WHAT TO PRODUCE: Every line with the string "DGND" should be copied from the data.

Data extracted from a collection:
----------

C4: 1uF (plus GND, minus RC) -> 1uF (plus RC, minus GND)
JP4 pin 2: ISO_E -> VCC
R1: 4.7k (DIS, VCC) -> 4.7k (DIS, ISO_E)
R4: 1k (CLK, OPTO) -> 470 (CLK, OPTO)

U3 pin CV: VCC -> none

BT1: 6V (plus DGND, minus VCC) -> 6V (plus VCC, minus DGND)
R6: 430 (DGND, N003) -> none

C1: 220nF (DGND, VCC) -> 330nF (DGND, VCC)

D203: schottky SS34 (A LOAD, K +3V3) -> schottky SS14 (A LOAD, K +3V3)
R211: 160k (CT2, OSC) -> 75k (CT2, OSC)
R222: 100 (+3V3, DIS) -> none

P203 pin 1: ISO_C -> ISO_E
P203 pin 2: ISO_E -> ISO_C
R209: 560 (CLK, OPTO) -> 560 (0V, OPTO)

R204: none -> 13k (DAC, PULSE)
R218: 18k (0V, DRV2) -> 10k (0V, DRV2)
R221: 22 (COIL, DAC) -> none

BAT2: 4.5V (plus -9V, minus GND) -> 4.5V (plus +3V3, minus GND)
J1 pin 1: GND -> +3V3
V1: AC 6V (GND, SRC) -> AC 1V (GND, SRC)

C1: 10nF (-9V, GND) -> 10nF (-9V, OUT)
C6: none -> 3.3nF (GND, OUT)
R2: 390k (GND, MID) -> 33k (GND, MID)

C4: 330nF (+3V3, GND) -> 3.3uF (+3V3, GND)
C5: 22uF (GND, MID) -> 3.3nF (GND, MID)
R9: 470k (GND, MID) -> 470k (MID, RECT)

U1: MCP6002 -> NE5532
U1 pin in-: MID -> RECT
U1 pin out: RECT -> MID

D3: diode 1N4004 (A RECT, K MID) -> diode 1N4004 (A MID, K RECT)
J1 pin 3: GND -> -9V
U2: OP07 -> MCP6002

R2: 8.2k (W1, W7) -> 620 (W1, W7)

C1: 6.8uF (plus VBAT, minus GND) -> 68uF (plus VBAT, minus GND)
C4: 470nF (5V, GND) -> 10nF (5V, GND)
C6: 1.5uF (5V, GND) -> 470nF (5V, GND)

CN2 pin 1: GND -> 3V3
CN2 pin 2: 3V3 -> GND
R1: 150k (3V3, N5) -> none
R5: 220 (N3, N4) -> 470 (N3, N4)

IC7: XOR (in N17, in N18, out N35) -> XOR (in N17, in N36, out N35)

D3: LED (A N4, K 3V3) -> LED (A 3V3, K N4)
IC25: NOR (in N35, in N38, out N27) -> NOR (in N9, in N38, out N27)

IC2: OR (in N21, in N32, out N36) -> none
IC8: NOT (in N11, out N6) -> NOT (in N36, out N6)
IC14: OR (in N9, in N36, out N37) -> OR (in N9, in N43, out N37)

----------

RESULT OF THIS EXERCISE:
BT1: 6V (plus DGND, minus VCC) -> 6V (plus VCC, minus DGND)
R6: 430 (DGND, N003) -> none
C1: 220nF (DGND, VCC) -> 330nF (DGND, VCC)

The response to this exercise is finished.